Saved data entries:
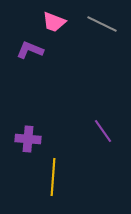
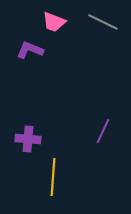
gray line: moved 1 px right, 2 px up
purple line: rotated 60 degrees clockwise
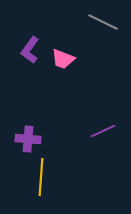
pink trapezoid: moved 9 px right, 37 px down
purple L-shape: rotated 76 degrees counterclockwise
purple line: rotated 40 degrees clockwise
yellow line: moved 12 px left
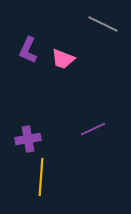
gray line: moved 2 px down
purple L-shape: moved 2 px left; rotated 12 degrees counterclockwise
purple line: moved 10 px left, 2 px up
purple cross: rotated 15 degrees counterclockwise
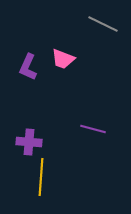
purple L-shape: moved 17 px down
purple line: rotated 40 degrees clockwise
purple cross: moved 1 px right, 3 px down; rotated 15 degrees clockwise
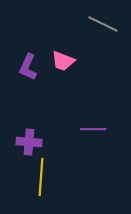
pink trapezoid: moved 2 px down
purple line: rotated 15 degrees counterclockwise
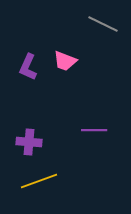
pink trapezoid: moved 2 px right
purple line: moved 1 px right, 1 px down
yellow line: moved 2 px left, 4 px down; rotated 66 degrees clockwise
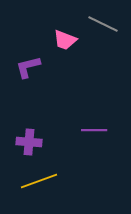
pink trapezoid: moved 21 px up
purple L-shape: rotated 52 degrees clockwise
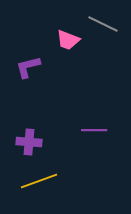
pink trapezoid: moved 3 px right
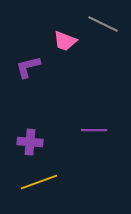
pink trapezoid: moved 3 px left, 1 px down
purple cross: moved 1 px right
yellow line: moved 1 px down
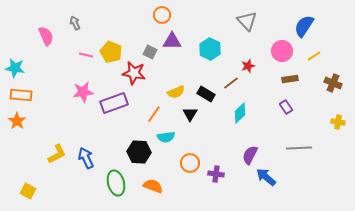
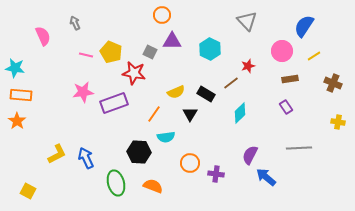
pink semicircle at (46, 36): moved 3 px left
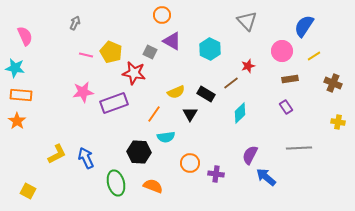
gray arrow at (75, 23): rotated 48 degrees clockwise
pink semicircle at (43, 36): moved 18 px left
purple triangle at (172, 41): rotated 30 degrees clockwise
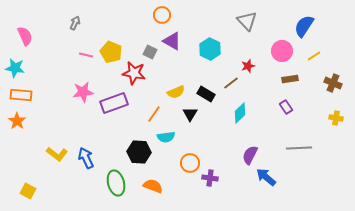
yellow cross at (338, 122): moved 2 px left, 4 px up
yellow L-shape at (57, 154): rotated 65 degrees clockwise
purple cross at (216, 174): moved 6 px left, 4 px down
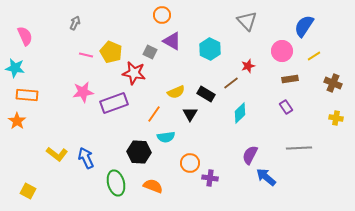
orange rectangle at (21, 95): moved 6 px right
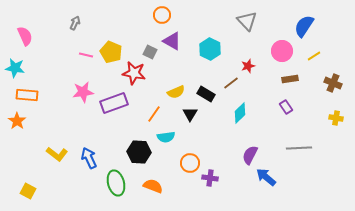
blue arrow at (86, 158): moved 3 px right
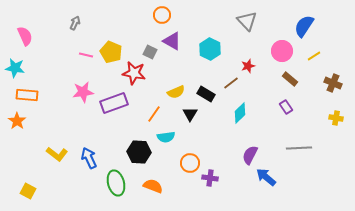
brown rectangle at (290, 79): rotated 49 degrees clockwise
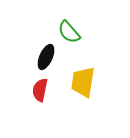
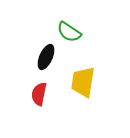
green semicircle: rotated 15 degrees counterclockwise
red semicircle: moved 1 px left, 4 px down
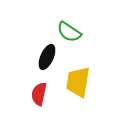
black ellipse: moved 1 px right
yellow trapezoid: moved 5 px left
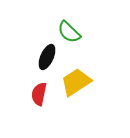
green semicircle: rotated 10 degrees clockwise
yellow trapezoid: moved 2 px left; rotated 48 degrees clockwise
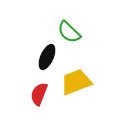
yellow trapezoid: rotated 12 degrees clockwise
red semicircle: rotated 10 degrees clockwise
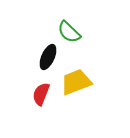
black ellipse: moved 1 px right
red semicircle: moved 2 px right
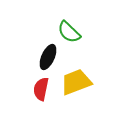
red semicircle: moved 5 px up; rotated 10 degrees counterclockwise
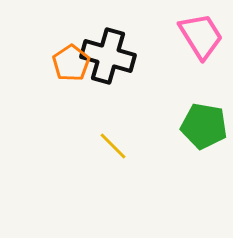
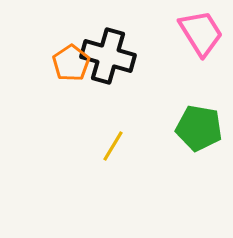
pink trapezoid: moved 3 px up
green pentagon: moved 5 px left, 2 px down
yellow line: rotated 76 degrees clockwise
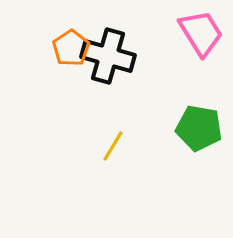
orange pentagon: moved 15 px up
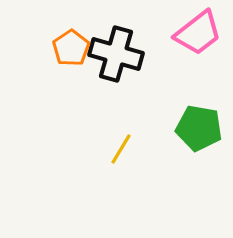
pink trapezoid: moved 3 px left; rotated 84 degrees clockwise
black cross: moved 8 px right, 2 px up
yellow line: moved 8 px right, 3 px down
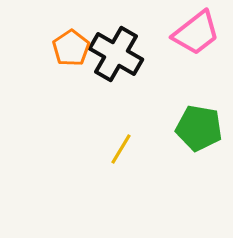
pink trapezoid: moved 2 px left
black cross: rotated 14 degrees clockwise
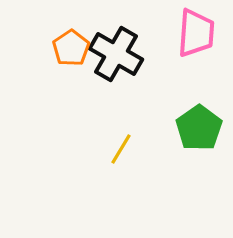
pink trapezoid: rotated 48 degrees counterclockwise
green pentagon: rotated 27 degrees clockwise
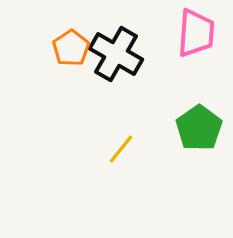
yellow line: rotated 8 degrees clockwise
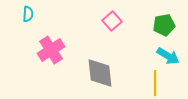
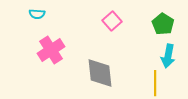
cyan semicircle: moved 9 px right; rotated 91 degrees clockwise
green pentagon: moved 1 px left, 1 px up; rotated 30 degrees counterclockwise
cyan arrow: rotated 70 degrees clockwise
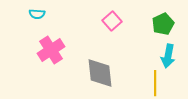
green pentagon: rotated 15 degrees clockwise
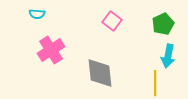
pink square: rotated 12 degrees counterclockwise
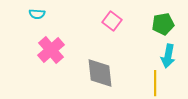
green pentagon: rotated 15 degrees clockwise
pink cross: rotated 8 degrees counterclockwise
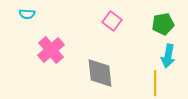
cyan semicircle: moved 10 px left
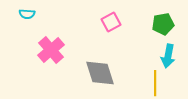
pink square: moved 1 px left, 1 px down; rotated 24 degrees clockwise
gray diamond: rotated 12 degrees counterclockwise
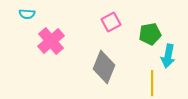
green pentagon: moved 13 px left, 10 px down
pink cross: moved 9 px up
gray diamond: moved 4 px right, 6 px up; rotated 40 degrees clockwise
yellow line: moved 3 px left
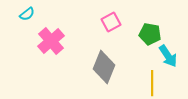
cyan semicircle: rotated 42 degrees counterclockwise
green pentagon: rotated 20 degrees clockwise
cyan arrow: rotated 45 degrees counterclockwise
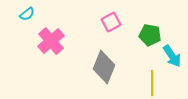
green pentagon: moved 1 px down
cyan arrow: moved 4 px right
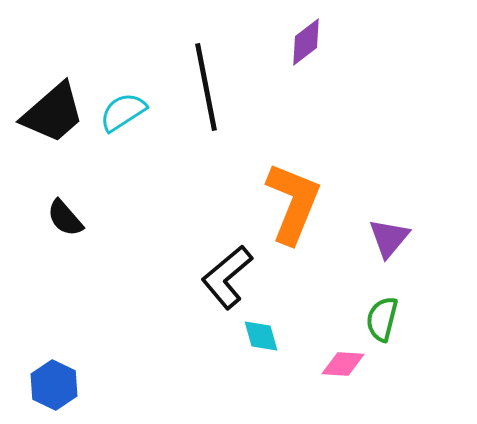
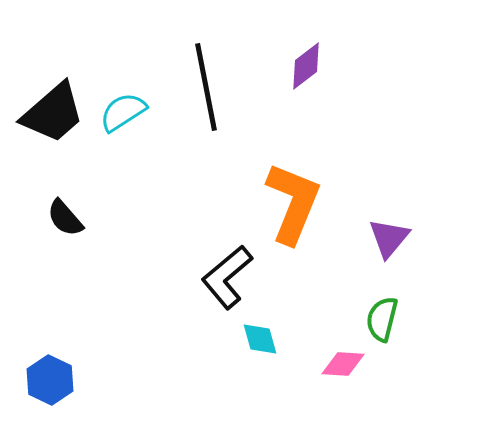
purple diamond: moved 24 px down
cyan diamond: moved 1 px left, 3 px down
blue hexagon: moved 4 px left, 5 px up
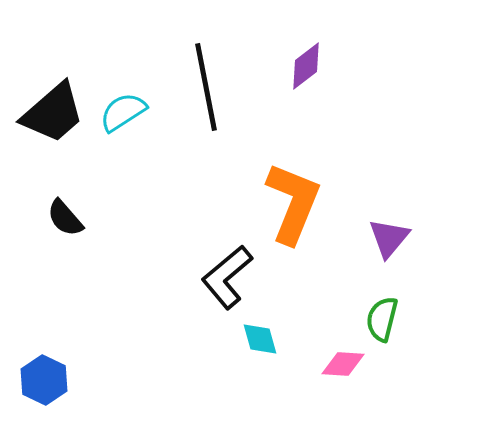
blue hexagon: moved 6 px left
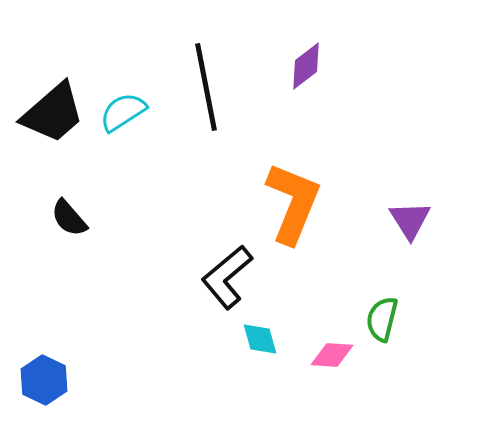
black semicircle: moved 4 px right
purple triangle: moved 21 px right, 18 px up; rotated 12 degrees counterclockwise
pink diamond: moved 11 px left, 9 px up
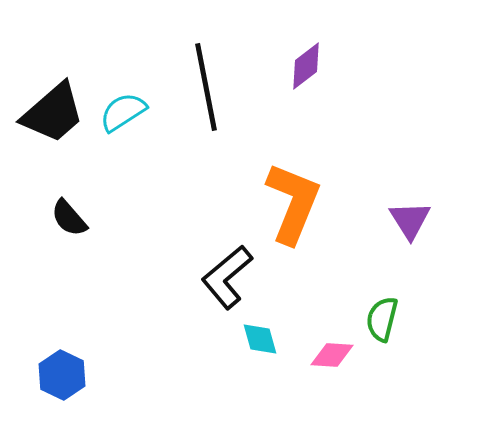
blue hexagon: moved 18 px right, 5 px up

[Task]: Turn the items from the line with "pink semicircle at (46, 36): moved 3 px left" up to and including the line with "cyan arrow: rotated 70 degrees clockwise" into a numbered list. Skip blank lines and leave the pictures out.

[Solution to this task]:
1. pink semicircle at (46, 36): moved 3 px left
2. gray arrow at (75, 23): rotated 48 degrees clockwise
3. pink semicircle at (43, 36): moved 18 px left
4. purple triangle at (172, 41): rotated 30 degrees clockwise
5. yellow cross at (338, 122): moved 2 px left, 4 px up
6. yellow L-shape at (57, 154): rotated 65 degrees clockwise
7. purple cross at (216, 174): moved 6 px left, 4 px down
8. orange rectangle at (21, 95): moved 6 px right
9. blue arrow at (86, 158): moved 3 px right
10. brown rectangle at (290, 79): rotated 49 degrees clockwise
11. green semicircle: rotated 15 degrees counterclockwise
12. red semicircle: moved 1 px left, 4 px down
13. black ellipse: moved 1 px right
14. yellow trapezoid: moved 5 px left
15. green semicircle: rotated 10 degrees clockwise
16. yellow trapezoid: moved 2 px left; rotated 48 degrees clockwise
17. yellow trapezoid: rotated 12 degrees clockwise
18. red semicircle: rotated 10 degrees clockwise
19. black ellipse: moved 1 px right
20. red semicircle: moved 2 px right
21. red semicircle: moved 5 px up; rotated 10 degrees counterclockwise
22. pink trapezoid: moved 3 px up
23. green pentagon: moved 5 px left, 2 px down
24. yellow line: rotated 76 degrees clockwise
25. orange pentagon: moved 15 px up
26. pink trapezoid: moved 3 px left; rotated 84 degrees clockwise
27. black cross: moved 8 px right, 2 px up
28. yellow line: moved 8 px right, 3 px down
29. pink trapezoid: moved 2 px left
30. black cross: rotated 14 degrees clockwise
31. pink trapezoid: rotated 48 degrees counterclockwise
32. green pentagon: rotated 27 degrees clockwise
33. yellow line: rotated 8 degrees clockwise
34. cyan semicircle: moved 9 px right; rotated 91 degrees clockwise
35. green pentagon: moved 1 px left, 1 px up; rotated 30 degrees counterclockwise
36. cyan arrow: rotated 70 degrees clockwise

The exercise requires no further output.